#### INPUT DATA:
________
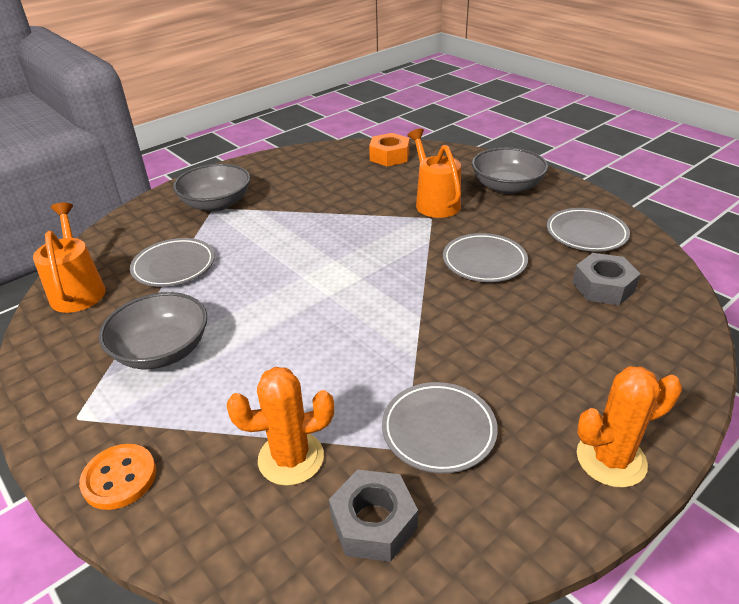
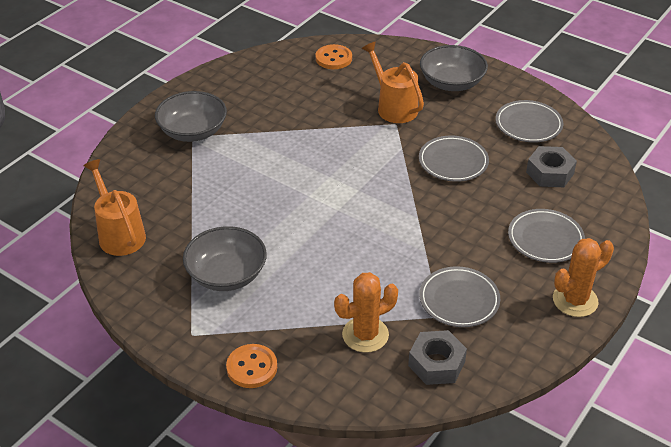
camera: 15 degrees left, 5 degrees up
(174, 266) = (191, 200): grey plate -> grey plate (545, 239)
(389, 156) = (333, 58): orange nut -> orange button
________
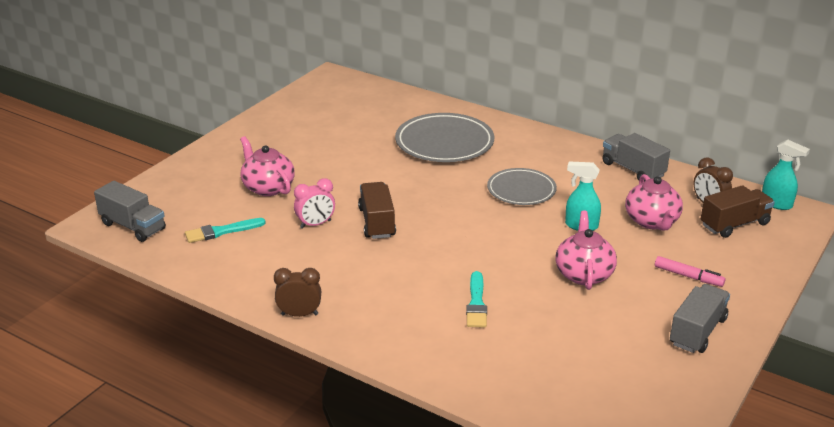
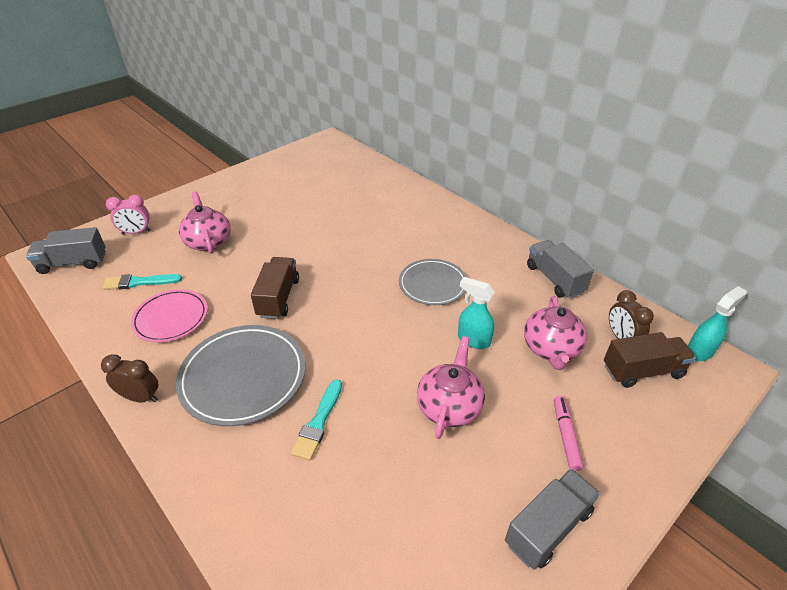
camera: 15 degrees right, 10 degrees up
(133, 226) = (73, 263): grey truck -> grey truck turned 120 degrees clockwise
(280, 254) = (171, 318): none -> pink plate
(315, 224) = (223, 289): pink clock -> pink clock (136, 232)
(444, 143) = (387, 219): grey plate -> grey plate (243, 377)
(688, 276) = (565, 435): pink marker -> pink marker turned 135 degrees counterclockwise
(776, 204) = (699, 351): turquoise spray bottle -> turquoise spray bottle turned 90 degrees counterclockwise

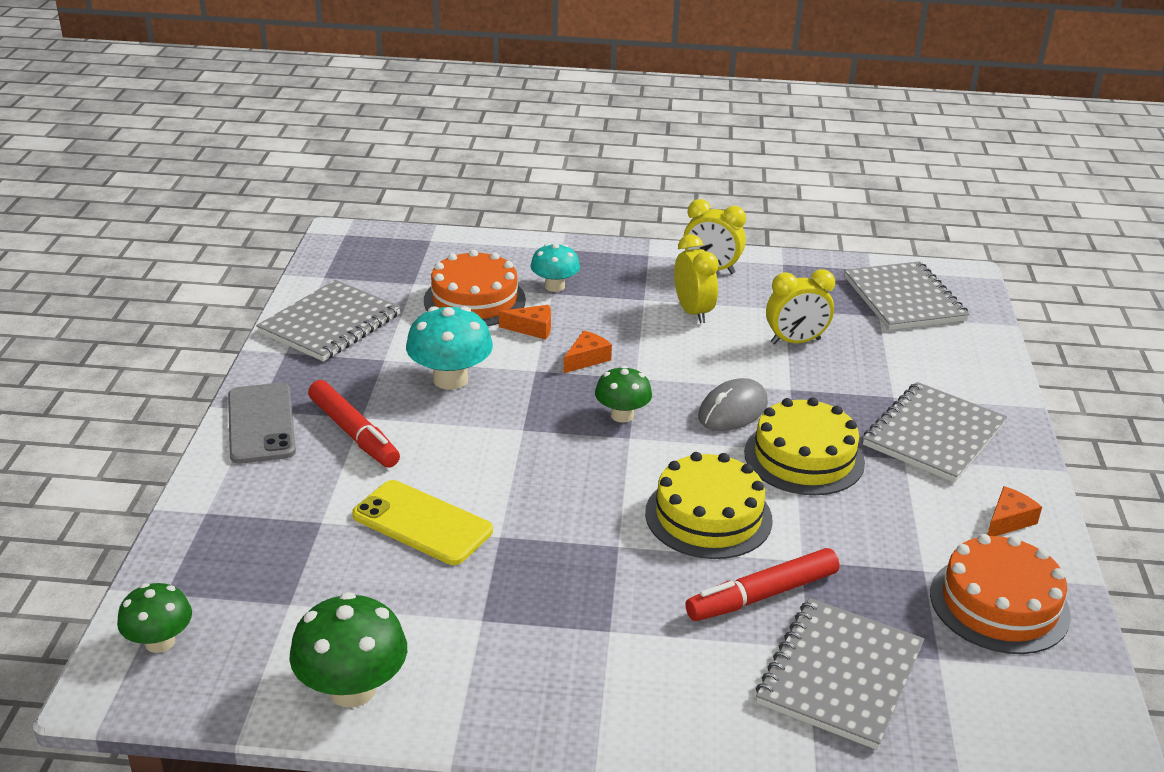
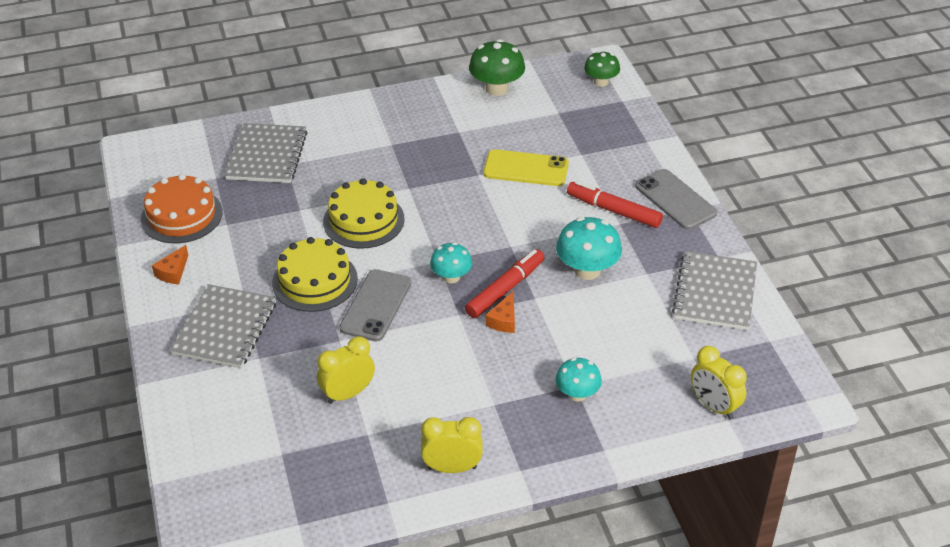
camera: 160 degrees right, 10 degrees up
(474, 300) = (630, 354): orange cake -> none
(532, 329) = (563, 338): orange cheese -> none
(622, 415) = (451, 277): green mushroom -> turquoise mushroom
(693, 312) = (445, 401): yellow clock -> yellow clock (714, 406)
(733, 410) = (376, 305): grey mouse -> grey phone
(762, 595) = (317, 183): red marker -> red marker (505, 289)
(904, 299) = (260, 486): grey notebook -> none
________
#### TASK REQUIREMENTS:
From the material above, set down exactly the lines starting at the one with "camera: 15 degrees right, 10 degrees up" and ending at the one with "(688, 276) = (565, 435): pink", end lines included.

#### OUTPUT:
camera: 15 degrees right, 10 degrees up
(133, 226) = (73, 263): grey truck -> grey truck turned 120 degrees clockwise
(280, 254) = (171, 318): none -> pink plate
(315, 224) = (223, 289): pink clock -> pink clock (136, 232)
(444, 143) = (387, 219): grey plate -> grey plate (243, 377)
(688, 276) = (565, 435): pink marker -> pink marker turned 135 degrees counterclockwise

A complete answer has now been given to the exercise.